------ Source material
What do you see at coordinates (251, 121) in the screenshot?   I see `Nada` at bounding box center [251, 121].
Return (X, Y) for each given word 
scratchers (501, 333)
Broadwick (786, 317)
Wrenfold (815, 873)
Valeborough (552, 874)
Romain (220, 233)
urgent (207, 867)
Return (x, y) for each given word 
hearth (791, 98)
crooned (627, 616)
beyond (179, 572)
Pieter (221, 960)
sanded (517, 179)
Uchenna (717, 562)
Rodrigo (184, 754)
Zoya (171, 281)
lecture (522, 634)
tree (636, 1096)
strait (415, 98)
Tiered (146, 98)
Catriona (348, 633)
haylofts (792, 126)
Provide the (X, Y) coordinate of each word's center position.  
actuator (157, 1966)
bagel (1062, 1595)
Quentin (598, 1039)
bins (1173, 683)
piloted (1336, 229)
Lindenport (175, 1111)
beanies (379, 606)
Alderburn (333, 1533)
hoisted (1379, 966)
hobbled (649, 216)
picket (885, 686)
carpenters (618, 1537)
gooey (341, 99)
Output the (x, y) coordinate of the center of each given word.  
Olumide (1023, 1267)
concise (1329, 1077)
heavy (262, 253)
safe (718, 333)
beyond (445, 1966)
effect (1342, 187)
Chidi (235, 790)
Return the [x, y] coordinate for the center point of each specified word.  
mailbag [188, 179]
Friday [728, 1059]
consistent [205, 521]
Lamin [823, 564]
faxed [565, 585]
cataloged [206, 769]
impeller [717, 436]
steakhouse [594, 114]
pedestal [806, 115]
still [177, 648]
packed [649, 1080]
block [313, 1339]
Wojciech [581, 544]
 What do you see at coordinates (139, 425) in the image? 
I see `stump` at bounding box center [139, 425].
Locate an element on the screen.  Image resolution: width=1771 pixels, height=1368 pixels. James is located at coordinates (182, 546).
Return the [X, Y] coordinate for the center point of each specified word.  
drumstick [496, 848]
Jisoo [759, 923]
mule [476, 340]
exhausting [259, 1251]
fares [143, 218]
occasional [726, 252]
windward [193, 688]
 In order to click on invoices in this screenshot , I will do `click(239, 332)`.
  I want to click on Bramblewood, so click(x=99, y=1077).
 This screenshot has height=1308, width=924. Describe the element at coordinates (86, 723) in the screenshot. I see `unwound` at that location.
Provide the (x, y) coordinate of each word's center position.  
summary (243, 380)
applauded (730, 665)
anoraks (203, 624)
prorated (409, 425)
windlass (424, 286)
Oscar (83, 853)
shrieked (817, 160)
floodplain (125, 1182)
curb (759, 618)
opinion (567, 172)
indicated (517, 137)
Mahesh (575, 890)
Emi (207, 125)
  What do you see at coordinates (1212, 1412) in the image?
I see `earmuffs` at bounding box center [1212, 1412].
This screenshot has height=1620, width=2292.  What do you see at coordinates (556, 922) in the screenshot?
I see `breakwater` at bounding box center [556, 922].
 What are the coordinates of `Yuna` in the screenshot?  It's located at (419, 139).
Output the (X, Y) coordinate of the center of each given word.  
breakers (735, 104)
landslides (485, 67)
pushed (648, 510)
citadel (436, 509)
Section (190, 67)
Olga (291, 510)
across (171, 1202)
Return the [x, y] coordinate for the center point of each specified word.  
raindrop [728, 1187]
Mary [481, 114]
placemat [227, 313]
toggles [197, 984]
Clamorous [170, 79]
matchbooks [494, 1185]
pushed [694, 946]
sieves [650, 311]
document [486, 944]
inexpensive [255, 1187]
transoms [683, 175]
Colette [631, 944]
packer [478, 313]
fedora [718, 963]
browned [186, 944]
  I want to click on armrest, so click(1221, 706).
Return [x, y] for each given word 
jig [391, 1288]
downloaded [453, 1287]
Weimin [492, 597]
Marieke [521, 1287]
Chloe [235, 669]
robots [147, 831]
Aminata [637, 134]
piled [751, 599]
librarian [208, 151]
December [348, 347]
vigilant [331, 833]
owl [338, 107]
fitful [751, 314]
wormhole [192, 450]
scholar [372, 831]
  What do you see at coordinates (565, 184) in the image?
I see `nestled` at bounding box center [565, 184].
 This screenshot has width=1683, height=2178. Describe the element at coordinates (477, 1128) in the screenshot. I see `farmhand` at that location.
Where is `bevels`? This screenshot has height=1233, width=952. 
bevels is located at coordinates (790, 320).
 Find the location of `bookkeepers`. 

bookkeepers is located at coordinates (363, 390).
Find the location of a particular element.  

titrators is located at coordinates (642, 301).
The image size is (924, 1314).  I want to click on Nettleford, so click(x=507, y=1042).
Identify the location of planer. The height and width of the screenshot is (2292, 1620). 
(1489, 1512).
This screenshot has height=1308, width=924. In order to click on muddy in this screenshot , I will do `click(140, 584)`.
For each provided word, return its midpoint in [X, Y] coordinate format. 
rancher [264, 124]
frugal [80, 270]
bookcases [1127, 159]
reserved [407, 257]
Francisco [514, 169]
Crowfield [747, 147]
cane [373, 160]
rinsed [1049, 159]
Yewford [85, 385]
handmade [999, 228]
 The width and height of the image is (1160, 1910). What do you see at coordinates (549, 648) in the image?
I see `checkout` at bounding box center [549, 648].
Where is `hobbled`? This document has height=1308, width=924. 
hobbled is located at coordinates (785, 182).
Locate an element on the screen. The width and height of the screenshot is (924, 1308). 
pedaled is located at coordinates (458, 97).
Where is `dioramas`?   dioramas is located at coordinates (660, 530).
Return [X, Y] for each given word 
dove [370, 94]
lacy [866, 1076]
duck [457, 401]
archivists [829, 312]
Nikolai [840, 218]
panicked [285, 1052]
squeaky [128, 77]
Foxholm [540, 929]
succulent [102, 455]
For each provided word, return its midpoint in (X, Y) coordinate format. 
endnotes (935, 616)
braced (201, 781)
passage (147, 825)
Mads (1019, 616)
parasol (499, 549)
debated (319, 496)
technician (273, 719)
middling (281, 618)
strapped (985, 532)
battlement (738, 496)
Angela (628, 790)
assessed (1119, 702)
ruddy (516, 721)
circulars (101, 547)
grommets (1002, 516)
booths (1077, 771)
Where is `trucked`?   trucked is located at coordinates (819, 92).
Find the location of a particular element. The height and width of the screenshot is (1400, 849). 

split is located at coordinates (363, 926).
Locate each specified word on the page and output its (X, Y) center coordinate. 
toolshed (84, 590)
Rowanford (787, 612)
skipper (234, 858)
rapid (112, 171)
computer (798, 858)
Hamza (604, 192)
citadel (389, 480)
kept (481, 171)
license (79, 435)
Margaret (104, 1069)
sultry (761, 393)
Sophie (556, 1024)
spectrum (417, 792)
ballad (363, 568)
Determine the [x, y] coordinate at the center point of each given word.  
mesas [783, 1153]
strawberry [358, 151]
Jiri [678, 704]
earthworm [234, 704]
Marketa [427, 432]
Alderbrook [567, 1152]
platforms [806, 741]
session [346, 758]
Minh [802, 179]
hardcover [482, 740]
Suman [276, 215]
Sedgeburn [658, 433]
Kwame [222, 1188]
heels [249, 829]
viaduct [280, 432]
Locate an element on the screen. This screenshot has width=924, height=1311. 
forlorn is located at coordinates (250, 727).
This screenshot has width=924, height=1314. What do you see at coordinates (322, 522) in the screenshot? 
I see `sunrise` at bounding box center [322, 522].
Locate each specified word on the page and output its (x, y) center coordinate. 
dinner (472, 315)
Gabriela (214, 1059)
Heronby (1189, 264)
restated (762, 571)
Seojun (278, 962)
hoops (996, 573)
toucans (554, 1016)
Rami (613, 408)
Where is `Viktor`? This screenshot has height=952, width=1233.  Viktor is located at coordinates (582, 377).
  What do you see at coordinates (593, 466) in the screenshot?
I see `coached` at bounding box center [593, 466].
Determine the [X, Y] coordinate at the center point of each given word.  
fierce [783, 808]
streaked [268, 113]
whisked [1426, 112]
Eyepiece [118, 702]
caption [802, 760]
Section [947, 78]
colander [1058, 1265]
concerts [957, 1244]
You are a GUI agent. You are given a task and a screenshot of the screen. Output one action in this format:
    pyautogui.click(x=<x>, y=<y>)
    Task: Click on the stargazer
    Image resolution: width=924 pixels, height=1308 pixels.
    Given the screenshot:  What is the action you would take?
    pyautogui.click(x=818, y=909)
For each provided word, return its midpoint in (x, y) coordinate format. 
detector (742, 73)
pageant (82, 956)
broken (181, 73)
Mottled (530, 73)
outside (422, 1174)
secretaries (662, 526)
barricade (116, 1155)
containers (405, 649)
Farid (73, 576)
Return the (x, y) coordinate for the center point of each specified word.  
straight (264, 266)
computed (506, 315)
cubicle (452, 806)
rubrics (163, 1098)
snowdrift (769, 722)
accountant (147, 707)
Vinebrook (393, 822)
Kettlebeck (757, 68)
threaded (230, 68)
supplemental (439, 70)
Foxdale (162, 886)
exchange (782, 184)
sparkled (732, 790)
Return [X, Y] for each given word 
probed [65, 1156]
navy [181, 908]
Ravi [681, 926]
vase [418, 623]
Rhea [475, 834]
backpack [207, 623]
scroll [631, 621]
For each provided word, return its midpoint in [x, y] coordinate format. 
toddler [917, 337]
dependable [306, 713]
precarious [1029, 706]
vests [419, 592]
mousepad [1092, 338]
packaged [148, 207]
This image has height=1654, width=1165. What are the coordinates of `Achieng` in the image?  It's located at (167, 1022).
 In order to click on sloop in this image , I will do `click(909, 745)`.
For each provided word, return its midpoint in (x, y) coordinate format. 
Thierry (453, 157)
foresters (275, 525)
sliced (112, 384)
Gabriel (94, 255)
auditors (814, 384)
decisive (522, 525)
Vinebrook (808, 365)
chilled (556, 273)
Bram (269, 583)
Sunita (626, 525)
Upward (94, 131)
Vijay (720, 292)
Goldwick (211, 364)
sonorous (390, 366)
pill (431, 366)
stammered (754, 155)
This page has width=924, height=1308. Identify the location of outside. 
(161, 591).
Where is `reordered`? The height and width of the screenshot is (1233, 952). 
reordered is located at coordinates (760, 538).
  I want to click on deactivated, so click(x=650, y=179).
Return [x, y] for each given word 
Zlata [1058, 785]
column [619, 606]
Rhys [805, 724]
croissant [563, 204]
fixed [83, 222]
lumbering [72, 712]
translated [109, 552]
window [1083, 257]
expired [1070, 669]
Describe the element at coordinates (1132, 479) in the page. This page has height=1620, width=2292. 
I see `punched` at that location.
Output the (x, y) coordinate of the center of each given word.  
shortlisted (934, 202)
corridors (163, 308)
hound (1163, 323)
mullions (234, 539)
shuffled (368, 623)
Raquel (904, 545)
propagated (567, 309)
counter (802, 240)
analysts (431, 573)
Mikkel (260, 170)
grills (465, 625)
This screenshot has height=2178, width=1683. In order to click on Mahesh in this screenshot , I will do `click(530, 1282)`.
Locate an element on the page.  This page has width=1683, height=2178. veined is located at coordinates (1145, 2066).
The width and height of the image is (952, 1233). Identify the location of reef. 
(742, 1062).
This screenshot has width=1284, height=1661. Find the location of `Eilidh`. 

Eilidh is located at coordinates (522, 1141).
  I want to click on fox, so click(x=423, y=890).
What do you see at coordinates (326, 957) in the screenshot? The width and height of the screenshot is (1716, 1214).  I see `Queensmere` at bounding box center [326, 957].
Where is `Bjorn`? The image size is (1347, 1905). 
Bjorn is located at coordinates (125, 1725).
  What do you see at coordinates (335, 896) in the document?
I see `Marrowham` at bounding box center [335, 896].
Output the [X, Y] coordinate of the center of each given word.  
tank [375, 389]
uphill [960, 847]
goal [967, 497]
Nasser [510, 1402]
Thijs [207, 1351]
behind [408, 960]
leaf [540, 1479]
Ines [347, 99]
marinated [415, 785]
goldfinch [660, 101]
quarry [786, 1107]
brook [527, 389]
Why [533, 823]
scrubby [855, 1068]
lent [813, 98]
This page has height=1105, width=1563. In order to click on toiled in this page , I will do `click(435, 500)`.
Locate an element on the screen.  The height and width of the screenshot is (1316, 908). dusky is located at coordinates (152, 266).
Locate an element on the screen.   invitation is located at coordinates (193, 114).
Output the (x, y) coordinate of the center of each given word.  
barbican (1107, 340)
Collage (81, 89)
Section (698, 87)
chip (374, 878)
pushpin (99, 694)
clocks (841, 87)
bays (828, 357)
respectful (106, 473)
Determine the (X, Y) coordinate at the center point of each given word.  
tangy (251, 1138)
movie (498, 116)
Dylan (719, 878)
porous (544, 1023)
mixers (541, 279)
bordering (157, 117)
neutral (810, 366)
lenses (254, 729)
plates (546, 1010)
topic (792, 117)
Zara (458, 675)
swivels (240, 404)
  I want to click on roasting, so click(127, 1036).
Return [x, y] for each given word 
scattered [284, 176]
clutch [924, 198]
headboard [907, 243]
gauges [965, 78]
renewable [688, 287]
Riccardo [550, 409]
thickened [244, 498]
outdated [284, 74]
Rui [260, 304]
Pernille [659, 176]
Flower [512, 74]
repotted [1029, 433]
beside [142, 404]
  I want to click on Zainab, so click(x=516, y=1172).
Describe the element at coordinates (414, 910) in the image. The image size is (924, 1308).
------------
Copy the lines above, word for word, from the start of the records through the line that contains "hearth (791, 98)", including that line.

What do you see at coordinates (251, 121) in the screenshot?   I see `Nada` at bounding box center [251, 121].
Return (X, Y) for each given word 
scratchers (501, 333)
Broadwick (786, 317)
Wrenfold (815, 873)
Valeborough (552, 874)
Romain (220, 233)
urgent (207, 867)
Return (x, y) for each given word 
hearth (791, 98)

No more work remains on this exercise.